WHAT THE TASK REQUIRES —
Only the lines from the top of the listing below to the line that has "(373, 365) = (167, 278): red" should be echoed, with both ends kept and pictures left out.

GIVEN DATA —
——

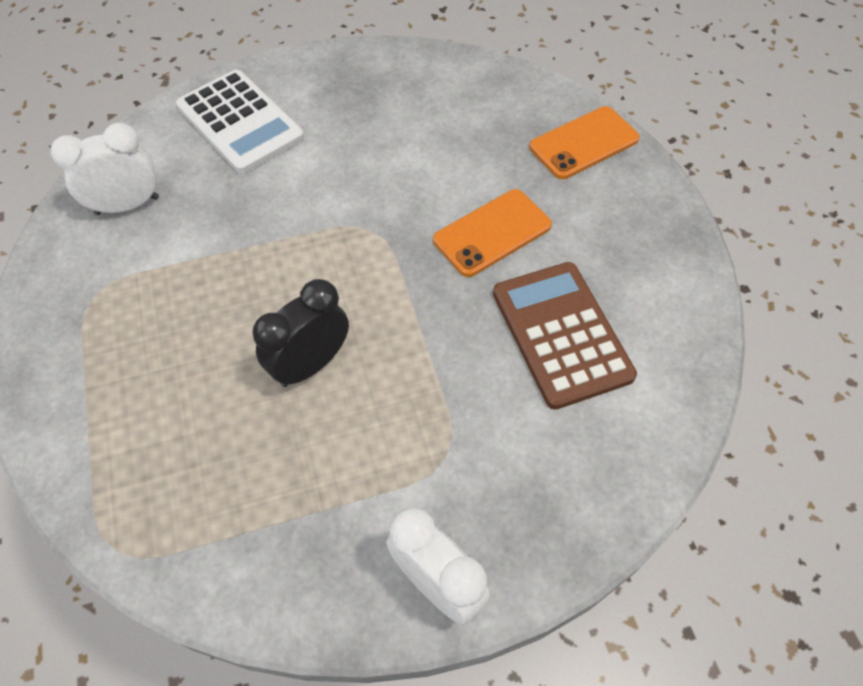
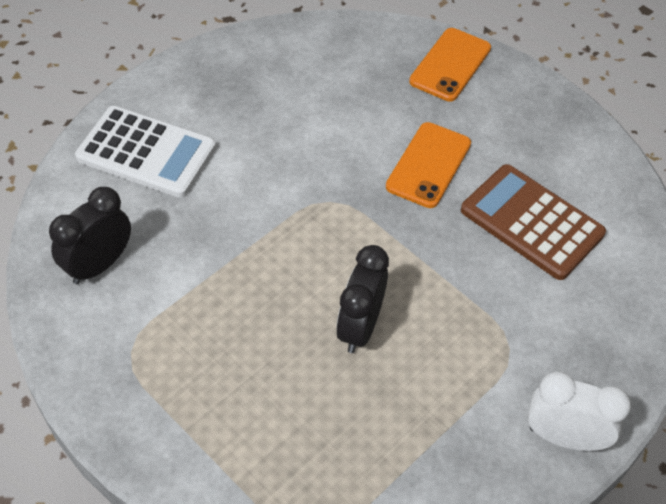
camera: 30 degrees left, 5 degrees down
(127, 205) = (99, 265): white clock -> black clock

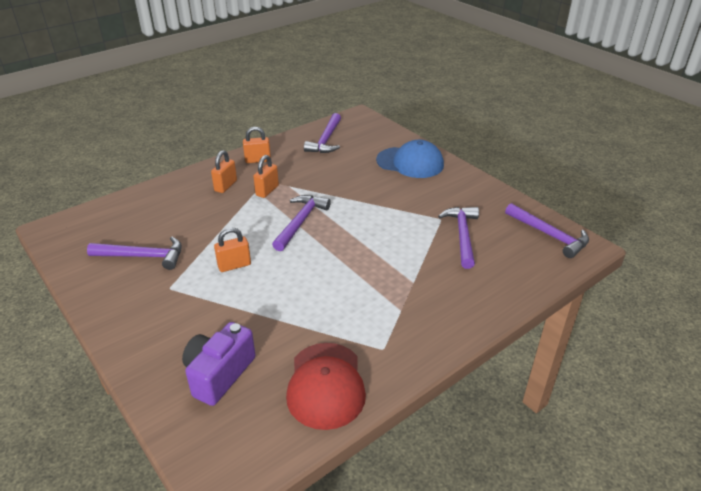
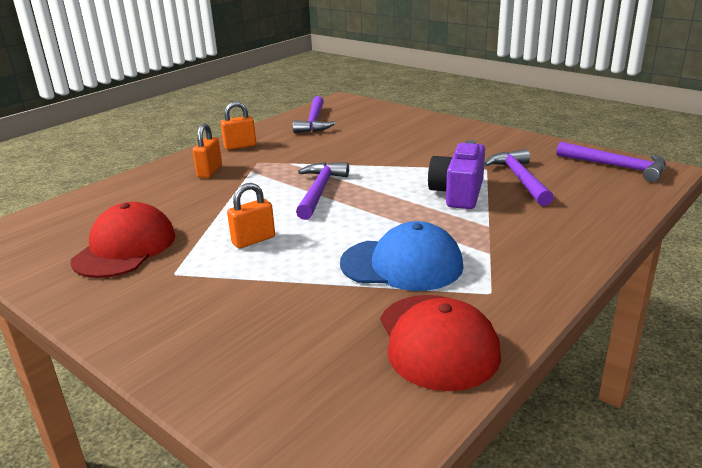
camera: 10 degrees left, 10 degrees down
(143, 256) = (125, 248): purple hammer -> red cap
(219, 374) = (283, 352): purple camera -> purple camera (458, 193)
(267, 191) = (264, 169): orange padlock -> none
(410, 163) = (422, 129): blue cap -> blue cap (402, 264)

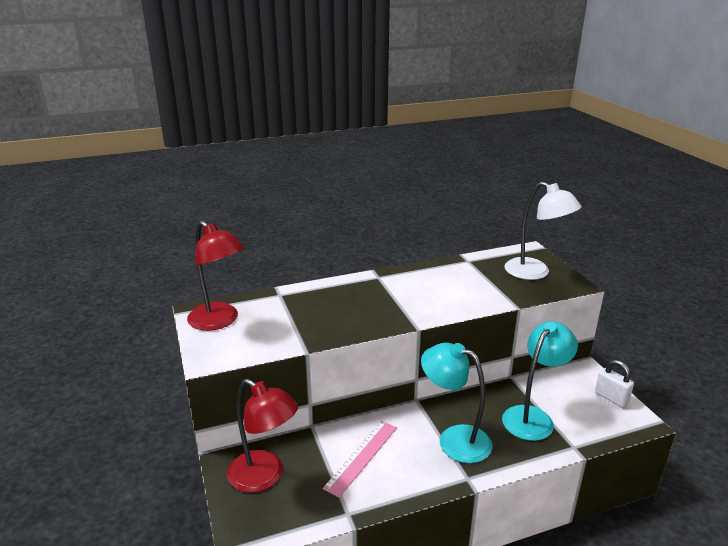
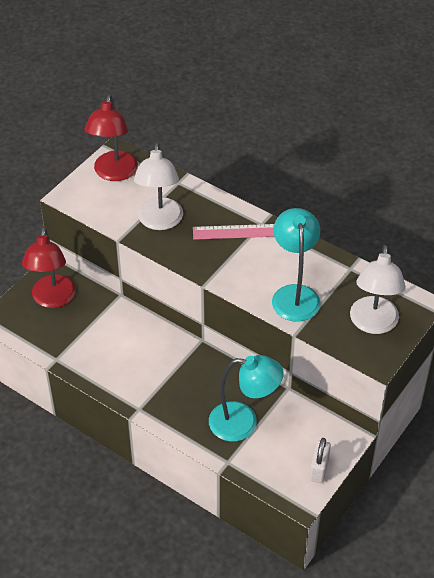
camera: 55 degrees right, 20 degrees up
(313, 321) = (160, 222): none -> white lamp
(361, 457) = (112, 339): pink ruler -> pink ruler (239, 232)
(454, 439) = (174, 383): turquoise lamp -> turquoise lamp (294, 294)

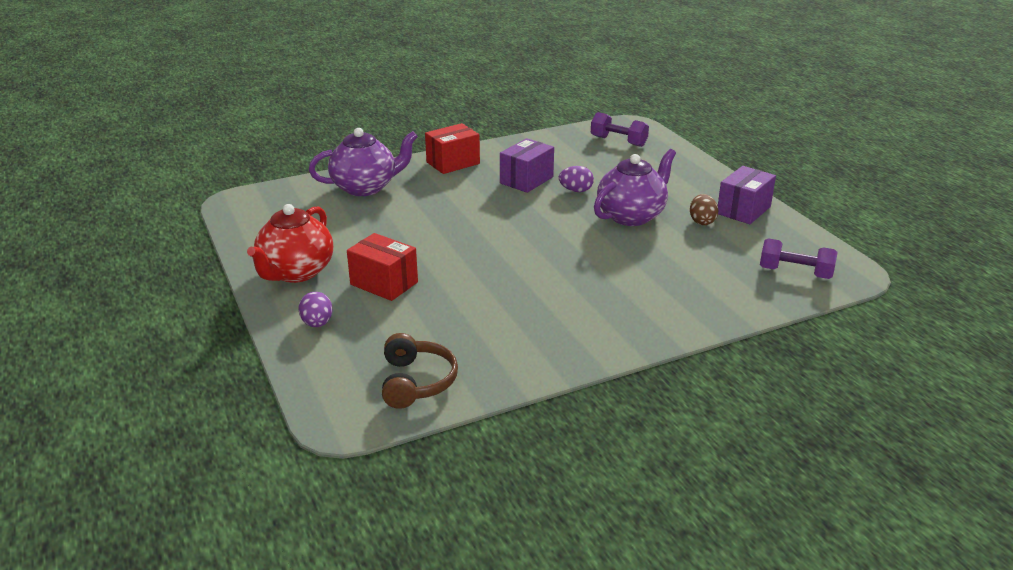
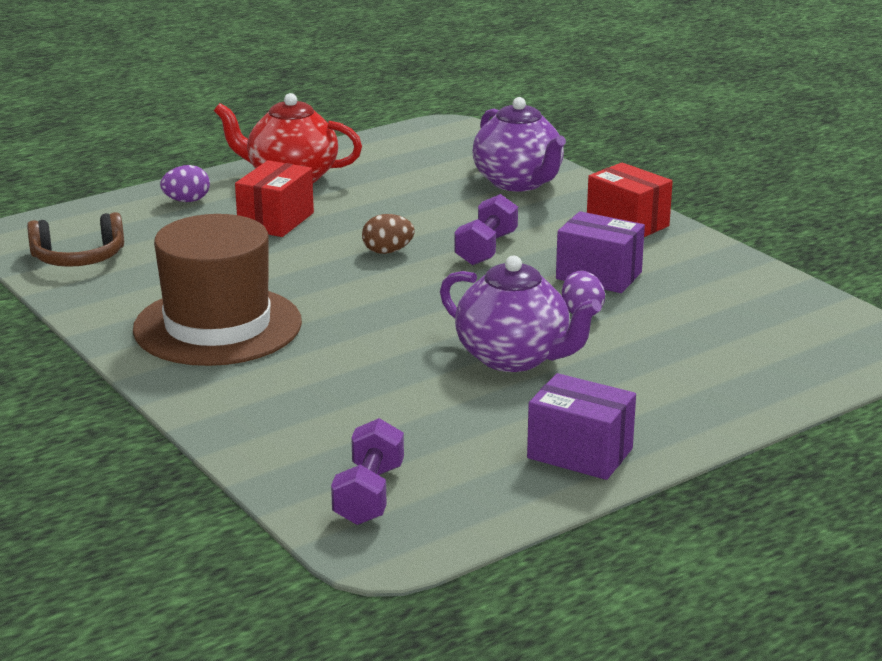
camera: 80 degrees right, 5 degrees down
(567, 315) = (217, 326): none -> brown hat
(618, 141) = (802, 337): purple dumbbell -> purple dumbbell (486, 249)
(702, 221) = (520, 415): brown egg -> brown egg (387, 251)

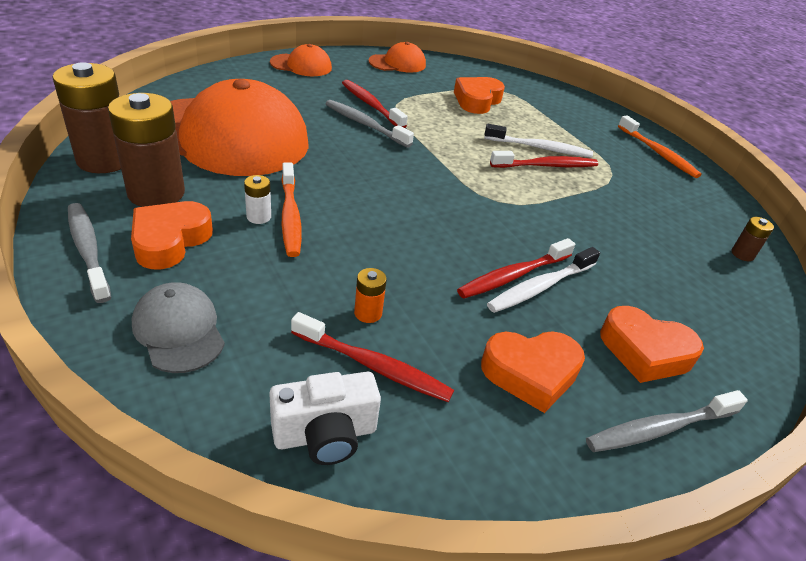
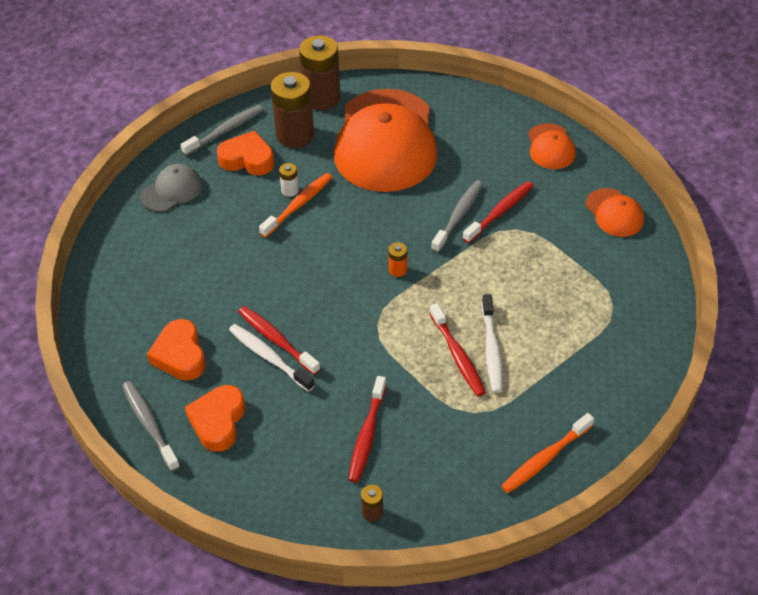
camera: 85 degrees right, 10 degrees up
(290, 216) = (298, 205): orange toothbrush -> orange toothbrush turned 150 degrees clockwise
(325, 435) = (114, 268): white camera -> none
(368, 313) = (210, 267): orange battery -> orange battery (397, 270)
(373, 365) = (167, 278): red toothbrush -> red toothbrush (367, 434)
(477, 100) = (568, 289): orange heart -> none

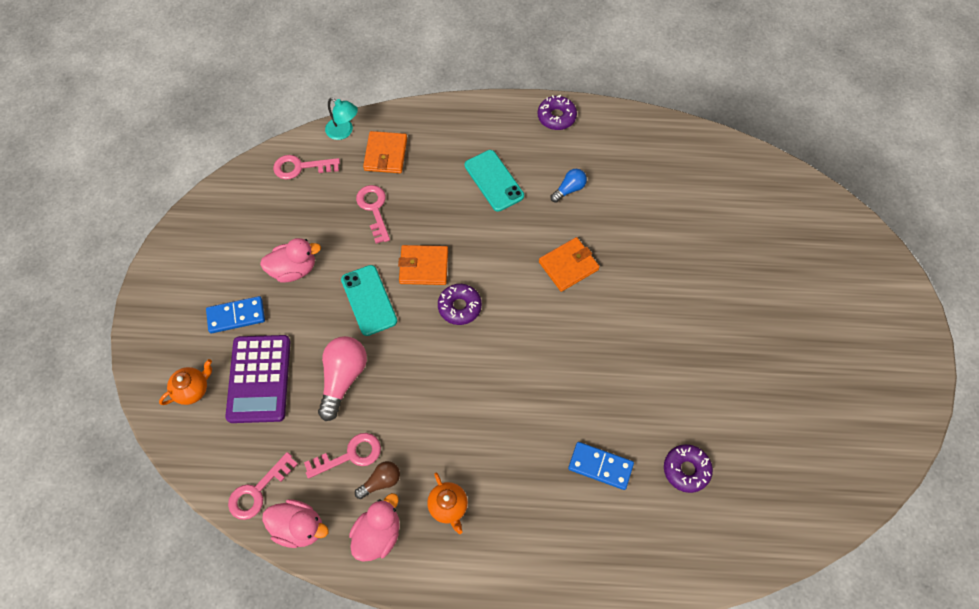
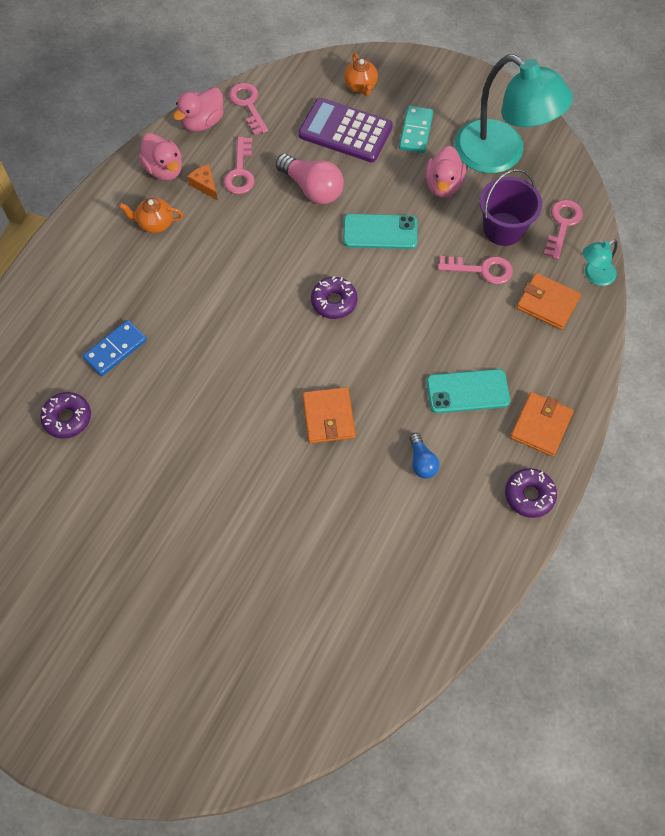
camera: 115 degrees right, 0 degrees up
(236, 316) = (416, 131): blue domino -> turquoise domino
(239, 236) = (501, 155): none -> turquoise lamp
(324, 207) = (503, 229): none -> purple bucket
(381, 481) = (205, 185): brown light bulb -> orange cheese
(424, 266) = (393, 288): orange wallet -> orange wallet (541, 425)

——

TASK RESPONSE —
camera: 30 degrees left, 5 degrees down
(127, 205) = (99, 265): white clock -> black clock

camera: 10 degrees left, 10 degrees down
(143, 256) = (125, 248): purple hammer -> red cap
(219, 374) = (283, 352): purple camera -> purple camera (458, 193)
(267, 191) = (264, 169): orange padlock -> none
(410, 163) = (422, 129): blue cap -> blue cap (402, 264)

camera: 55 degrees right, 20 degrees up
(313, 321) = (160, 222): none -> white lamp
(361, 457) = (112, 339): pink ruler -> pink ruler (239, 232)
(454, 439) = (174, 383): turquoise lamp -> turquoise lamp (294, 294)

camera: 80 degrees right, 5 degrees down
(567, 315) = (217, 326): none -> brown hat
(618, 141) = (802, 337): purple dumbbell -> purple dumbbell (486, 249)
(702, 221) = (520, 415): brown egg -> brown egg (387, 251)

camera: 85 degrees right, 10 degrees up
(290, 216) = (298, 205): orange toothbrush -> orange toothbrush turned 150 degrees clockwise
(325, 435) = (114, 268): white camera -> none
(368, 313) = (210, 267): orange battery -> orange battery (397, 270)
(373, 365) = (167, 278): red toothbrush -> red toothbrush (367, 434)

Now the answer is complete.